* _The task_:
Images are to be dropped, and the rest of the data reproduced exactly.

* _Data excerpts_:
++++++++++++++++++++

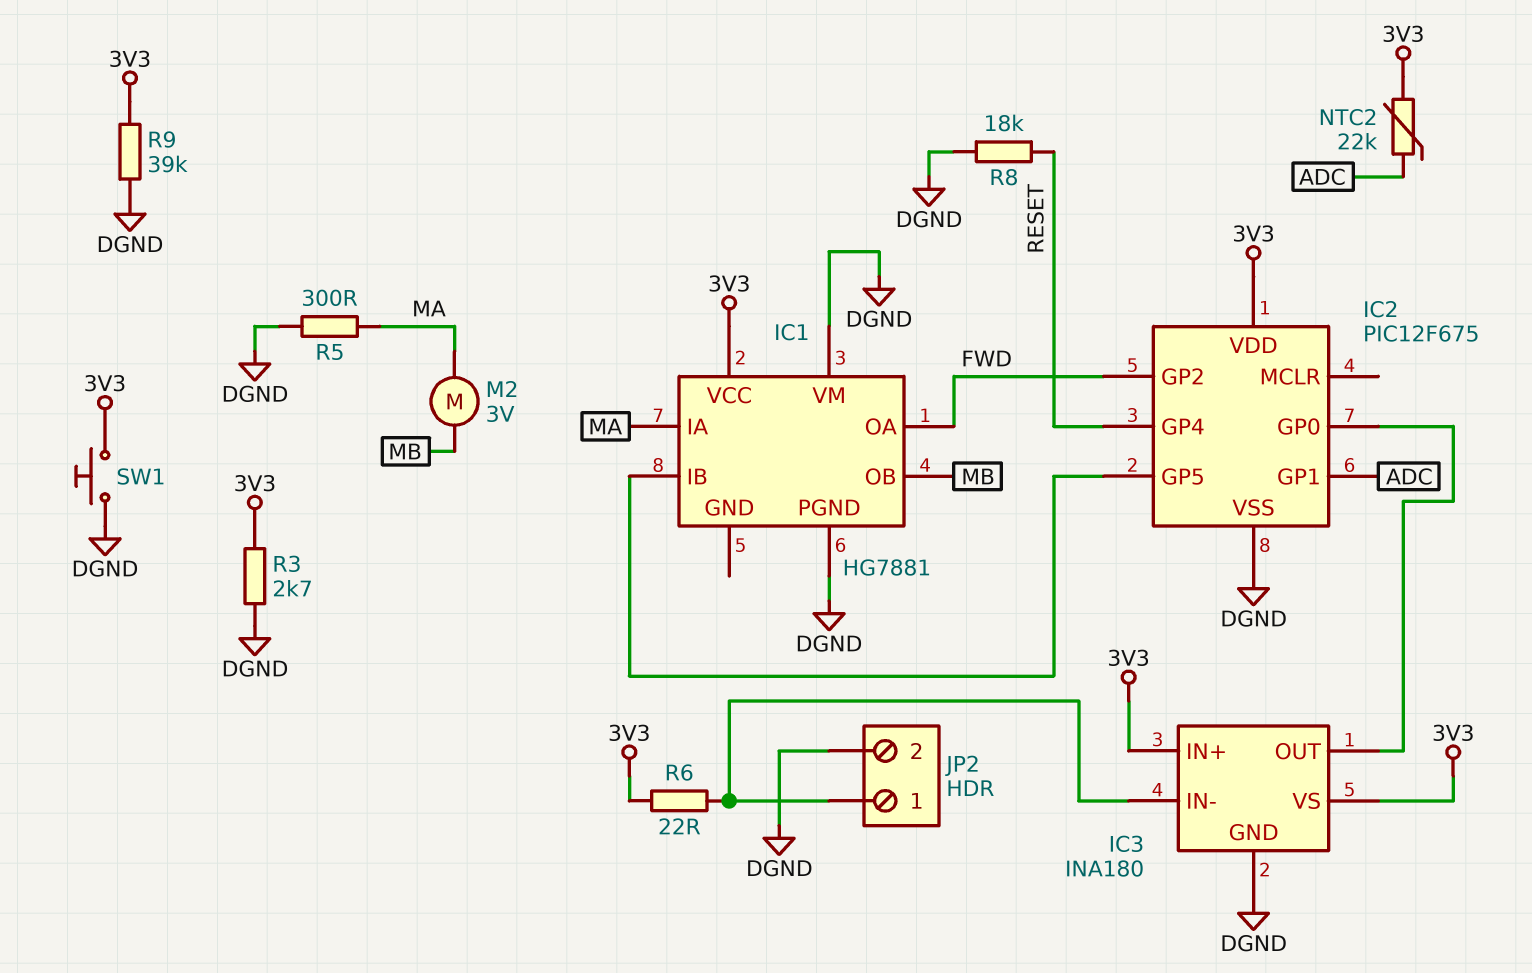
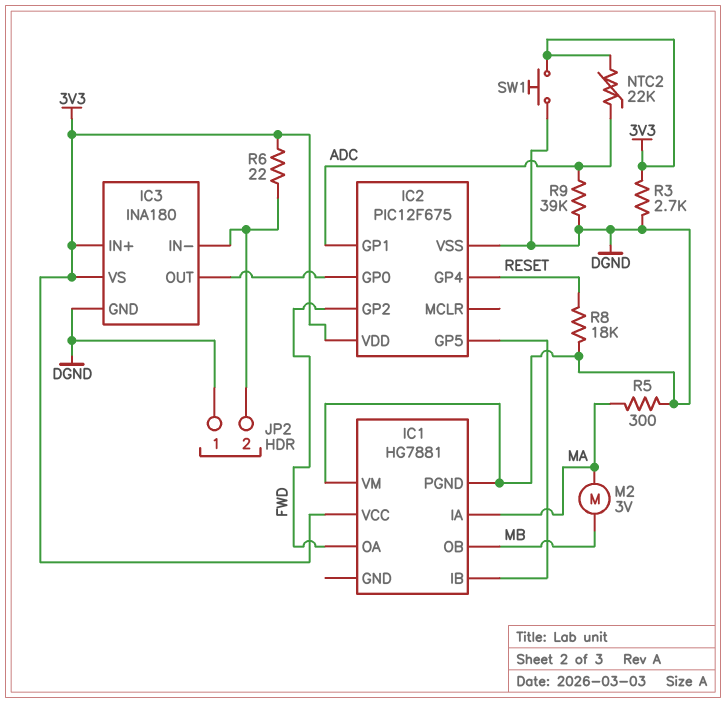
JP2 pin 1: IC3/IN- -> DGND
JP2 pin 2: DGND -> IC3/IN-
R9: 39k (3V3, DGND) -> 39k (ADC, DGND)

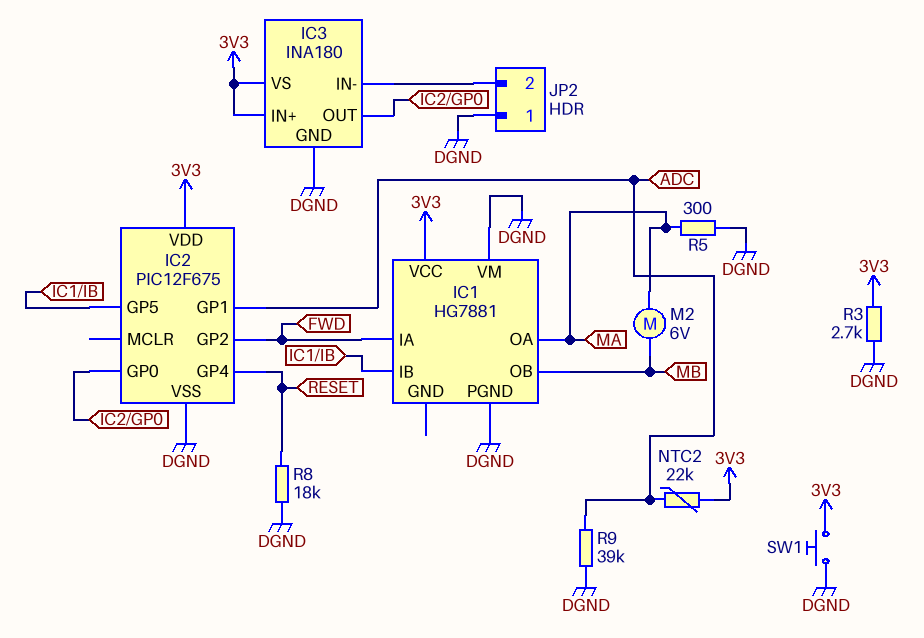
IC1 pin IA: MA -> FWD
IC1 pin OA: FWD -> MA
M2: motor 3V (MA, MB) -> motor 6V (MA, MB)
R6: 22 (3V3, IC3/IN-) -> none

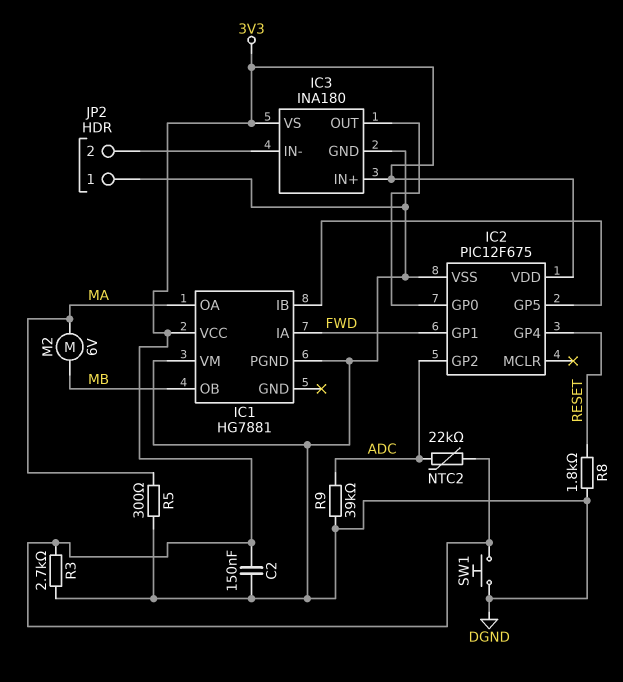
C2: none -> 150nF (3V3, DGND)
IC2 pin GP1: ADC -> FWD
IC2 pin GP2: FWD -> ADC
R8: 18k (DGND, RESET) -> 1.8k (DGND, RESET)

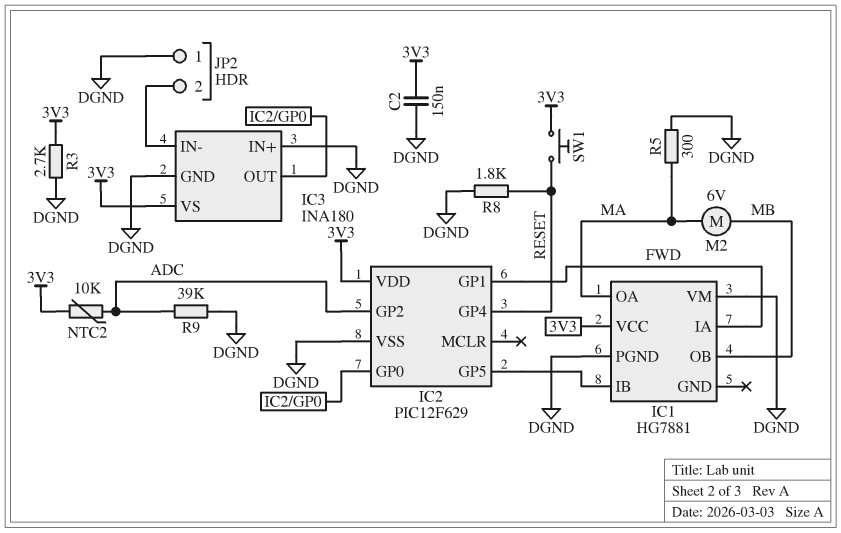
IC2: PIC12F675 -> PIC12F629
IC3 pin IN+: 3V3 -> DGND
NTC2: 22k (3V3, ADC) -> 10k (3V3, ADC)
SW1: button (3V3, DGND) -> button (3V3, RESET)

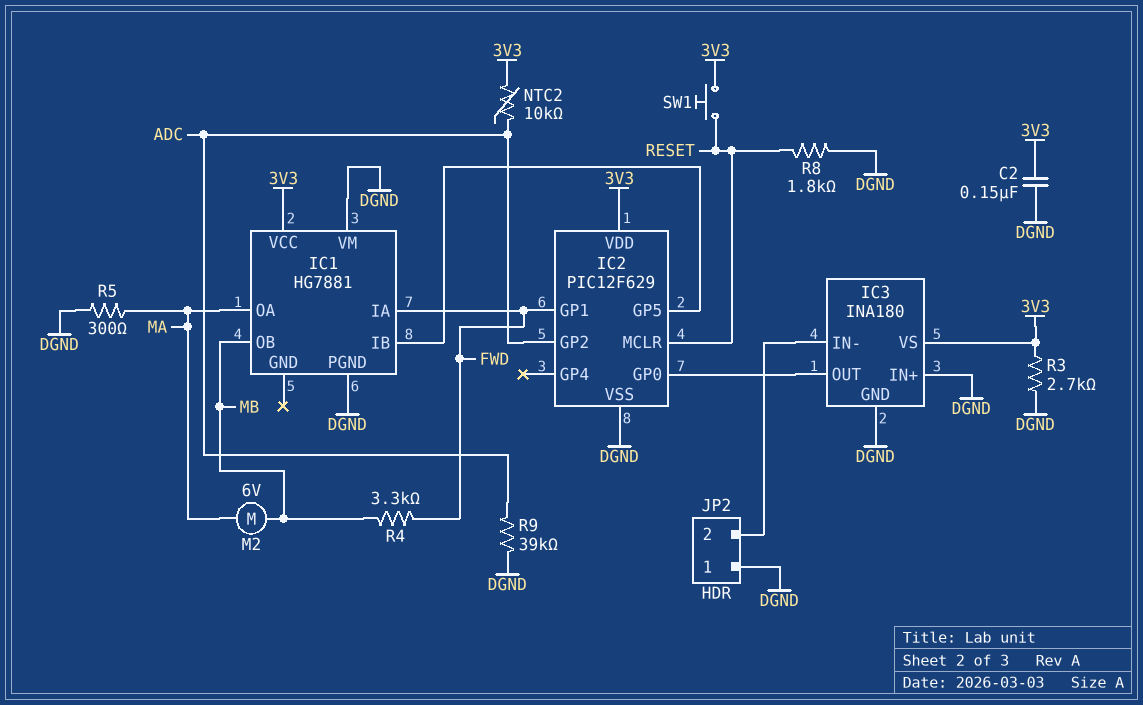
IC2 pin GP4: RESET -> none
IC2 pin MCLR: none -> RESET
R4: none -> 3.3k (FWD, MB)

++++++++++++++++++++

* _Answer to this task_:
JP2 pin 1: IC3/IN- -> DGND
JP2 pin 2: DGND -> IC3/IN-
R9: 39k (3V3, DGND) -> 39k (ADC, DGND)

IC1 pin IA: MA -> FWD
IC1 pin OA: FWD -> MA
M2: motor 3V (MA, MB) -> motor 6V (MA, MB)
R6: 22 (3V3, IC3/IN-) -> none

C2: none -> 150nF (3V3, DGND)
IC2 pin GP1: ADC -> FWD
IC2 pin GP2: FWD -> ADC
R8: 18k (DGND, RESET) -> 1.8k (DGND, RESET)

IC2: PIC12F675 -> PIC12F629
IC3 pin IN+: 3V3 -> DGND
NTC2: 22k (3V3, ADC) -> 10k (3V3, ADC)
SW1: button (3V3, DGND) -> button (3V3, RESET)

IC2 pin GP4: RESET -> none
IC2 pin MCLR: none -> RESET
R4: none -> 3.3k (FWD, MB)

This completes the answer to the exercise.